- YOUR ASSIGNMENT -
Copy the entries exactly. Their pictures do not belong in the copy.

Spatial reasoning data
+ + + + + + +
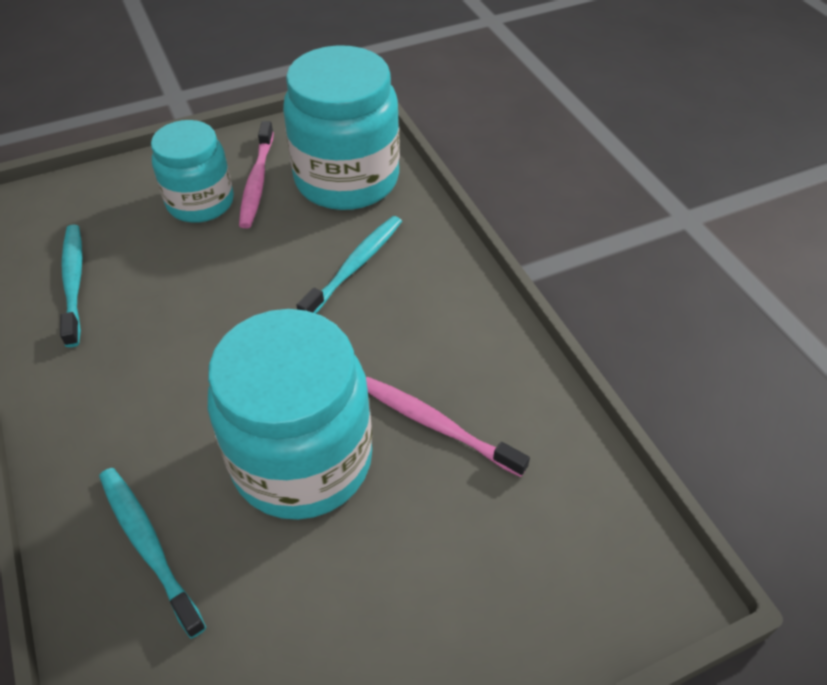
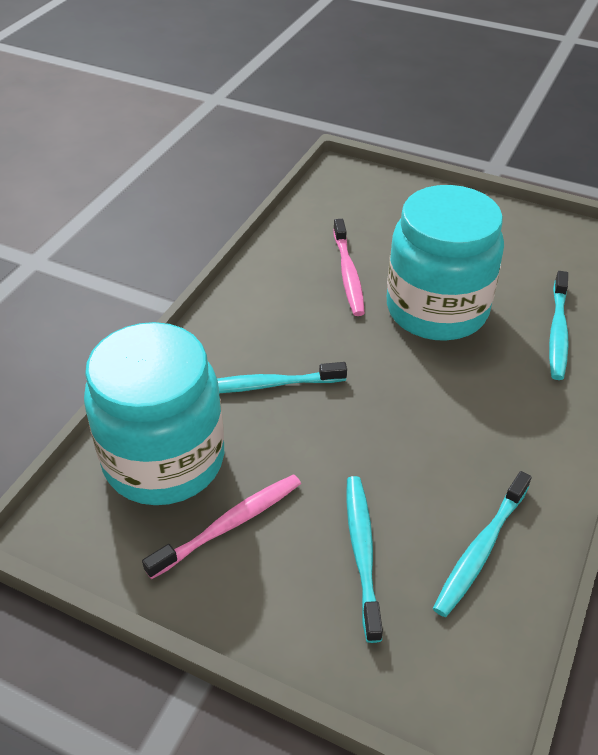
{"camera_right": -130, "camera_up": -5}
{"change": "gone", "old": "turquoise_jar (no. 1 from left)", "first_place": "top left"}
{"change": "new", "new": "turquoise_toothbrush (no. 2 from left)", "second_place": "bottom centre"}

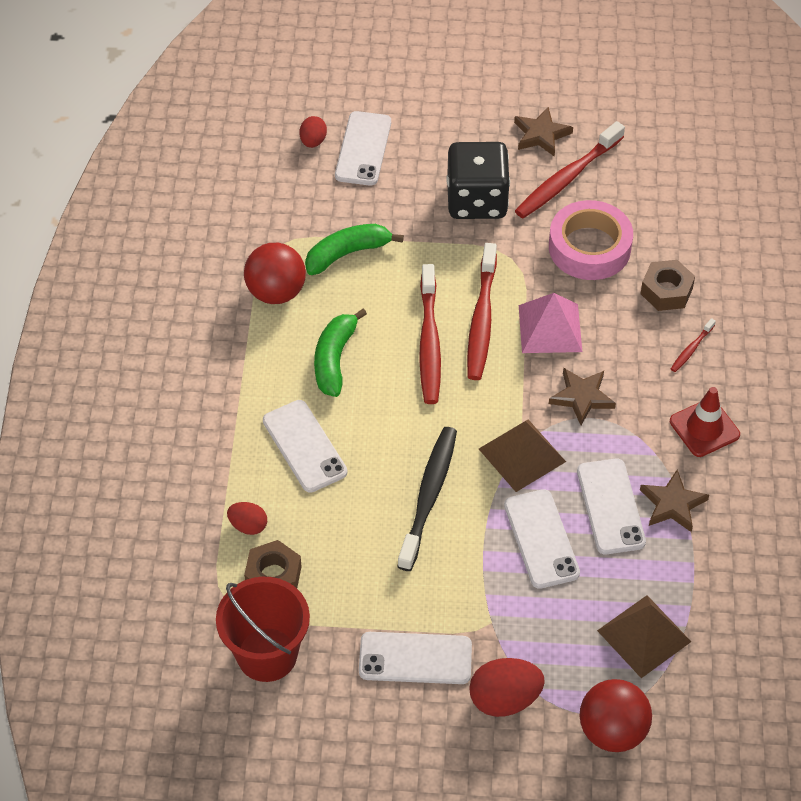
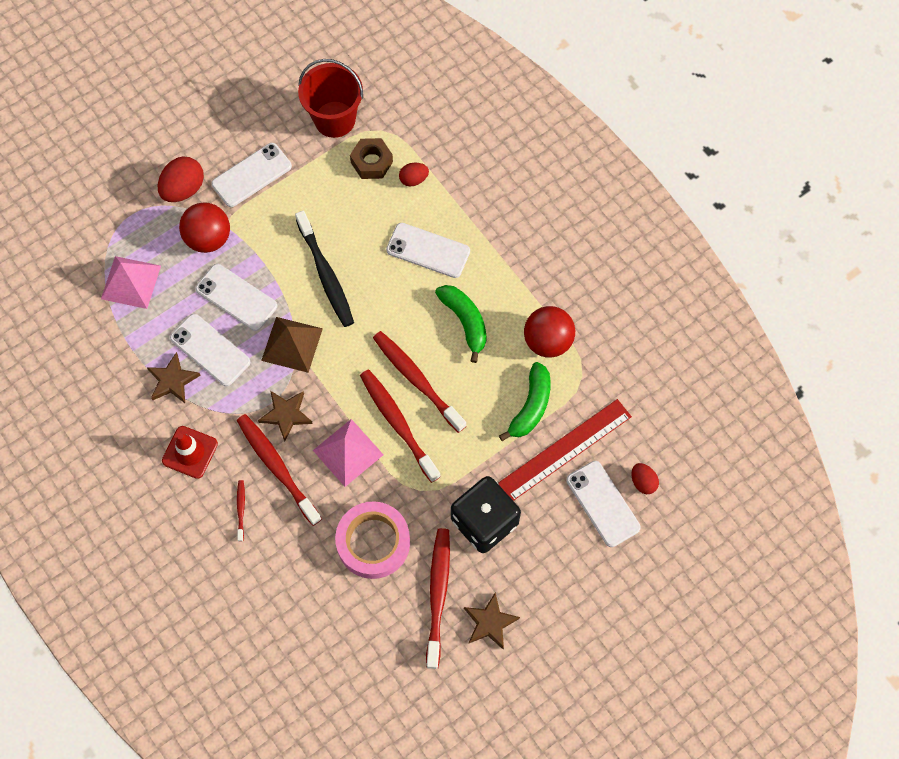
{"camera_right": 140, "camera_up": 15}
{"change": "gone", "old": "brown_nut (no. 2 from left)", "first_place": "middle right"}
{"change": "repainted", "old": "brown_pyramid (no. 2 from left)", "new": "pink_pyramid (no. 1 from left)", "first_place": "bottom right", "second_place": "middle left"}
{"change": "shifted", "old": "red_ball (no. 2 from left in the first image)", "new": "red_ball (no. 1 from left)", "first_place": "bottom right", "second_place": "top left"}
{"change": "new", "new": "red_ruler", "second_place": "centre"}
{"change": "new", "new": "red_toothbrush (no. 2 from left)", "second_place": "middle left"}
+ + + + + + +
- ANSWER SECTION -
{"camera_right": -130, "camera_up": -5}
{"change": "gone", "old": "turquoise_jar (no. 1 from left)", "first_place": "top left"}
{"change": "new", "new": "turquoise_toothbrush (no. 2 from left)", "second_place": "bottom centre"}

{"camera_right": 140, "camera_up": 15}
{"change": "gone", "old": "brown_nut (no. 2 from left)", "first_place": "middle right"}
{"change": "repainted", "old": "brown_pyramid (no. 2 from left)", "new": "pink_pyramid (no. 1 from left)", "first_place": "bottom right", "second_place": "middle left"}
{"change": "shifted", "old": "red_ball (no. 2 from left in the first image)", "new": "red_ball (no. 1 from left)", "first_place": "bottom right", "second_place": "top left"}
{"change": "new", "new": "red_ruler", "second_place": "centre"}
{"change": "new", "new": "red_toothbrush (no. 2 from left)", "second_place": "middle left"}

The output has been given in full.